→ EXERCISE:
Keep the pictures out. Write out every line of the listing exactly.

━━ PROVIDED DATA

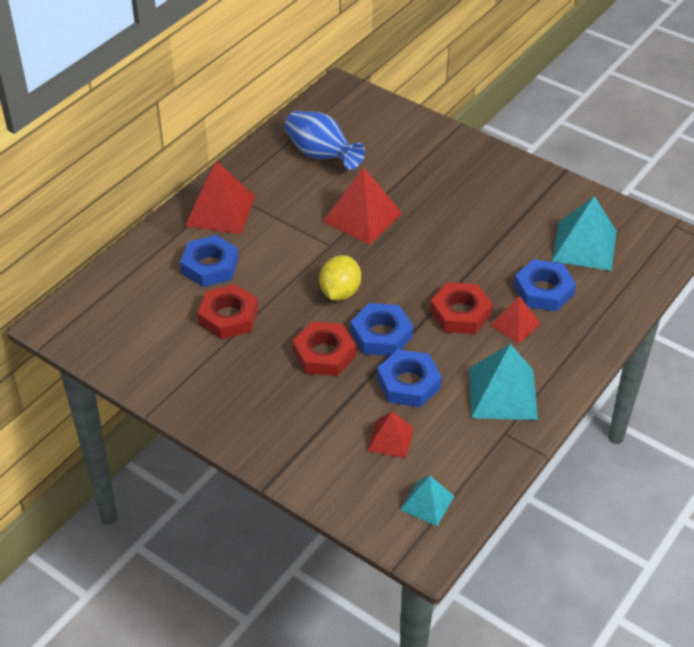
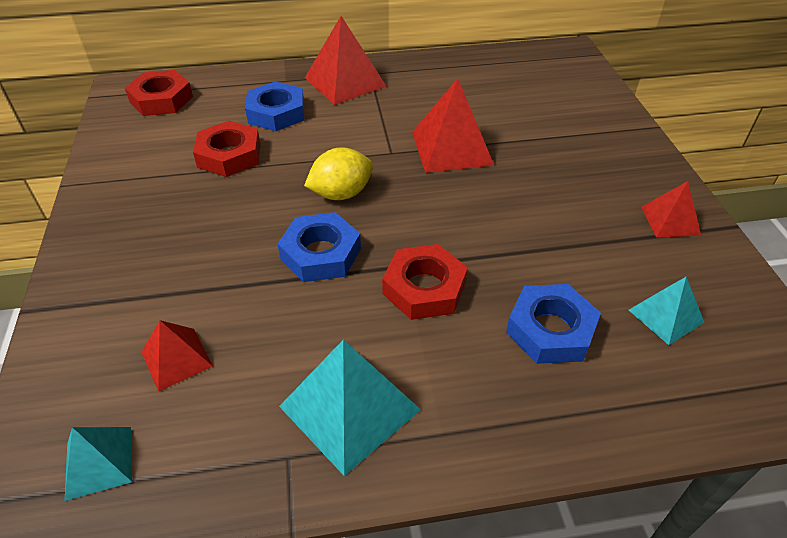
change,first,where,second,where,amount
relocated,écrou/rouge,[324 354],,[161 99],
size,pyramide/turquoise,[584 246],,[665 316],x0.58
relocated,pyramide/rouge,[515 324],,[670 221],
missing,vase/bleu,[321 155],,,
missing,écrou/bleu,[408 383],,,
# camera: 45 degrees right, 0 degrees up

━━━━

→ RESPONSE BOX:
change,first,where,second,where,amount
relocated,écrou/rouge,[324 354],,[161 99],
size,pyramide/turquoise,[584 246],,[665 316],x0.58
relocated,pyramide/rouge,[515 324],,[670 221],
missing,vase/bleu,[321 155],,,
missing,écrou/bleu,[408 383],,,
# camera: 45 degrees right, 0 degrees up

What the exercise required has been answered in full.